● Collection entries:
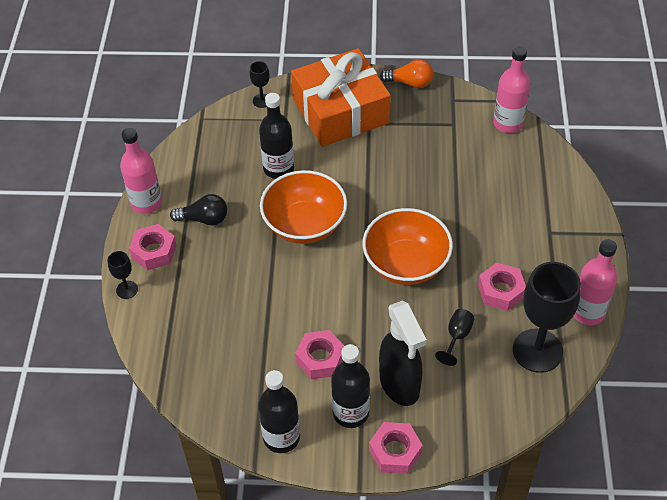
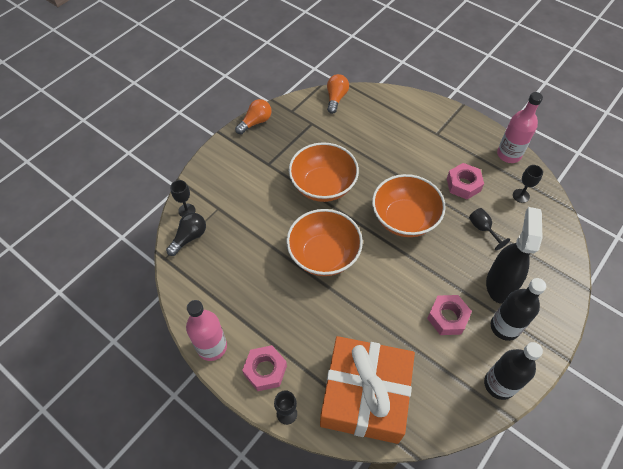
camera: 55 degrees left, 5 degrees up
(204, 219) = (263, 316): black light bulb -> black light bulb (189, 237)
(278, 168) = (259, 239): black bottle -> none
(340, 111) = (242, 172): orange gift -> orange gift (365, 395)
(384, 178) = (323, 186): none -> orange bowl
(395, 452) = (552, 320): pink nut -> none
(399, 384) = (500, 284): black spray bottle -> black spray bottle turned 90 degrees counterclockwise
(508, 123) = (336, 98): pink bottle -> orange light bulb
(537, 350) = (521, 196): black goblet -> black goblet, size x0.45

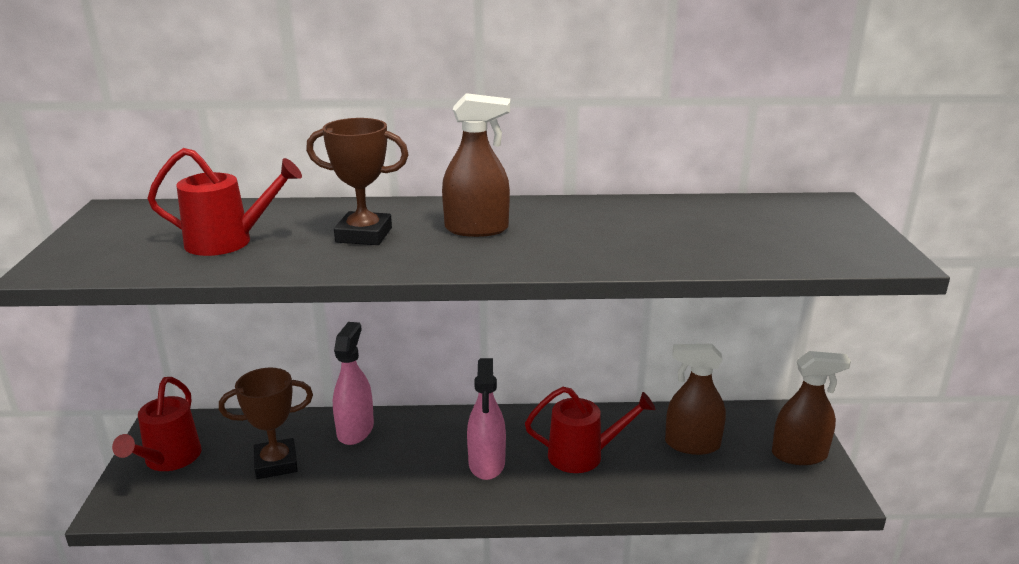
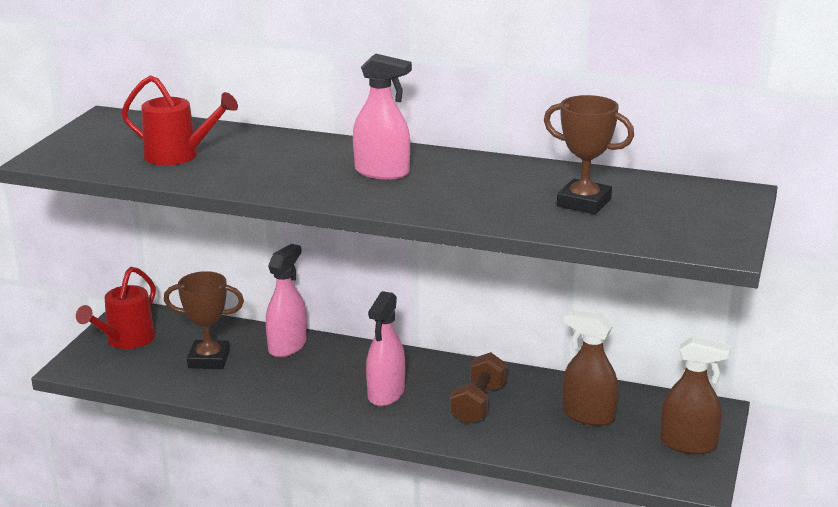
camera: 20 degrees right, 0 degrees up
(364, 235) = (286, 165): brown trophy -> brown trophy (584, 203)
(476, 229) = (382, 172): brown spray bottle -> pink spray bottle
(584, 455) = (478, 404): red watering can -> brown dumbbell

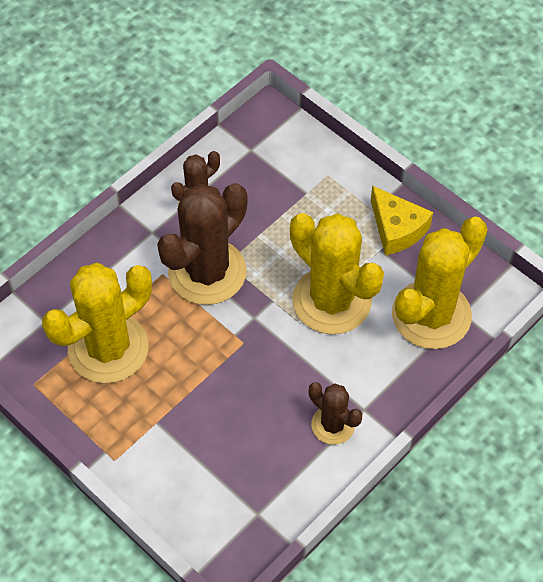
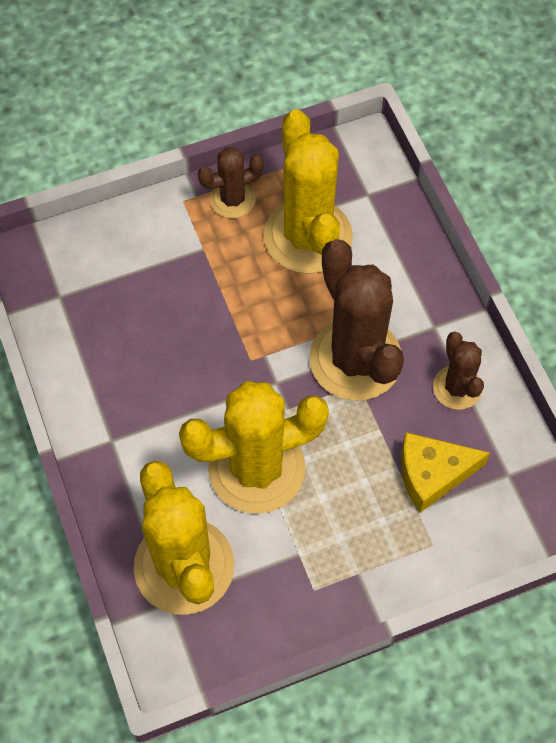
camera: 115 degrees right, 5 degrees up
(333, 425) = (110, 402): brown cactus -> brown cactus (232, 199)
(397, 229) = (317, 587): yellow cheese -> yellow cheese (432, 474)

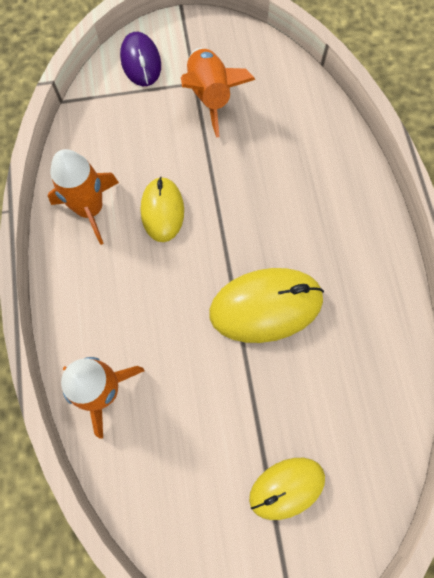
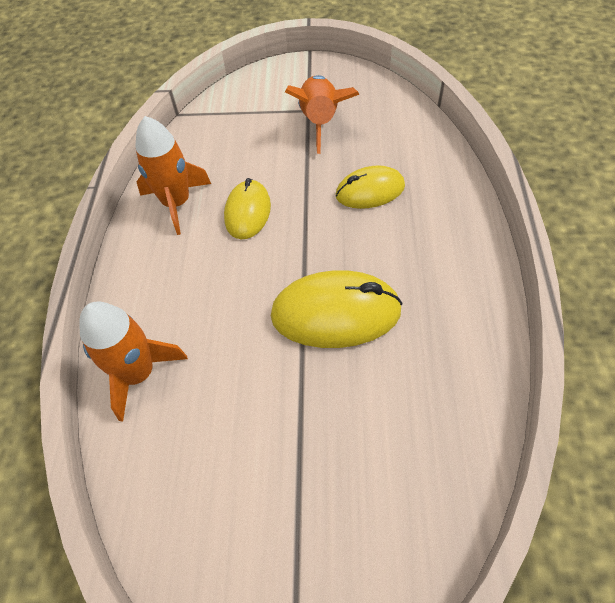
camera: 15 degrees right, 15 degrees down
(141, 62) = (260, 90): purple mouse -> none
(286, 488) = (318, 514): yellow mouse -> yellow mouse (370, 191)

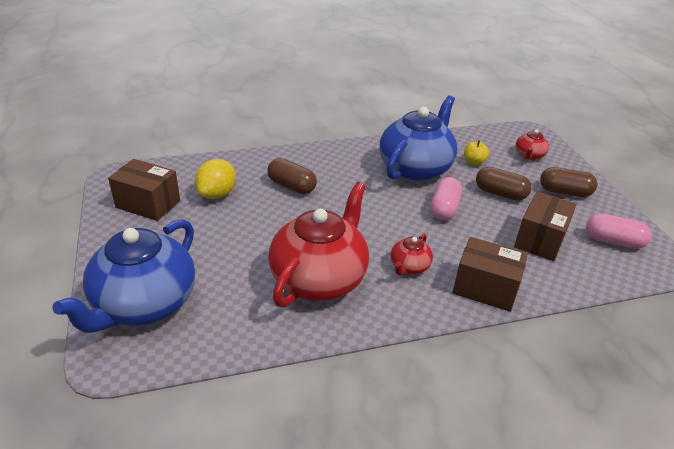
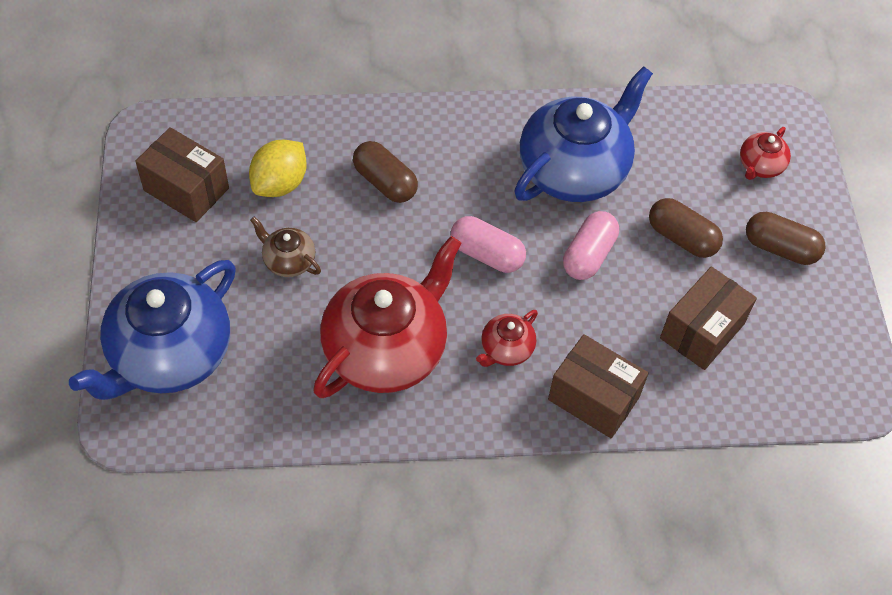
camera: 10 degrees right, 20 degrees up
(231, 235) = (288, 261): none -> brown teapot
(474, 162) = (667, 169): yellow apple -> none
(613, 241) = (805, 349): pink capsule -> pink capsule (487, 254)

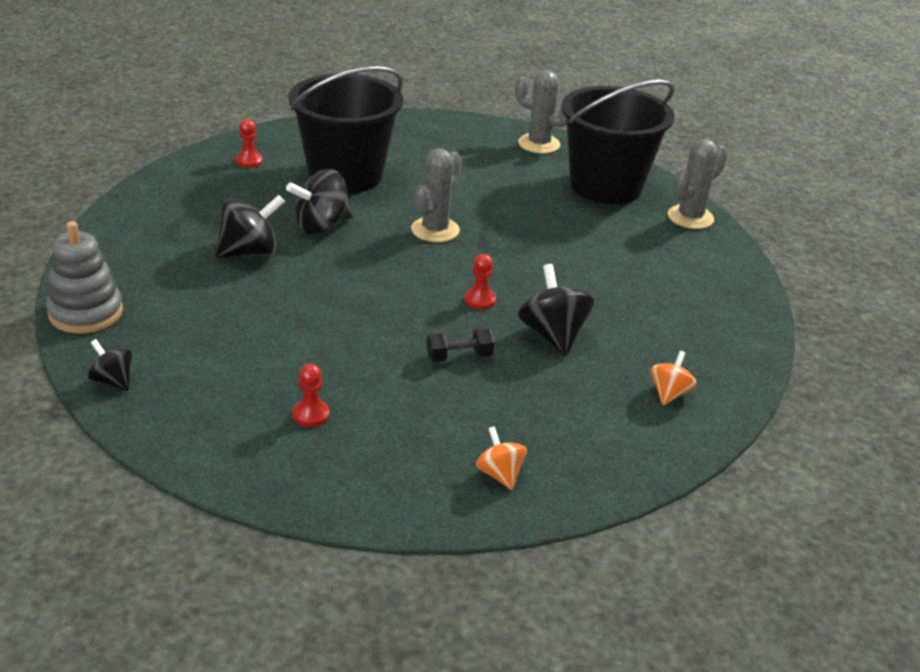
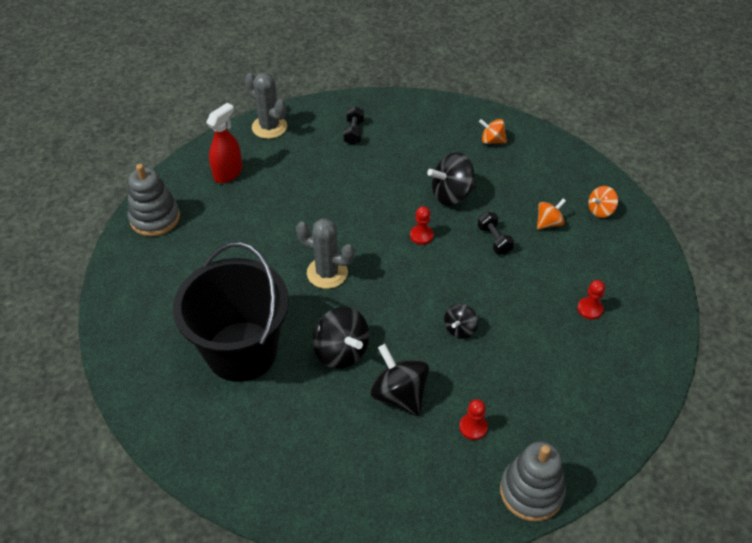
camera: 95 degrees left, 15 degrees up
(113, 381) = (608, 438): black spinning top -> black spinning top (460, 329)
(249, 161) = (226, 439): red pawn -> red pawn (473, 427)
(482, 413) = (548, 223): none -> orange spinning top
(539, 144) = (155, 218): grey cactus -> grey stacking toy
(606, 186) = (228, 173): black bucket -> red spray bottle
(682, 275) = (354, 132): none -> black dumbbell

● TASK GOAL:
Filter by the word "camera": copy every line of the data that holds it.

● YOUR SOLUTION:
camera: 55 degrees left, 5 degrees up
camera: 20 degrees right, 0 degrees up
camera: 115 degrees right, 5 degrees up
camera: 15 degrees right, 15 degrees down
camera: 10 degrees right, 20 degrees up
camera: 95 degrees left, 15 degrees up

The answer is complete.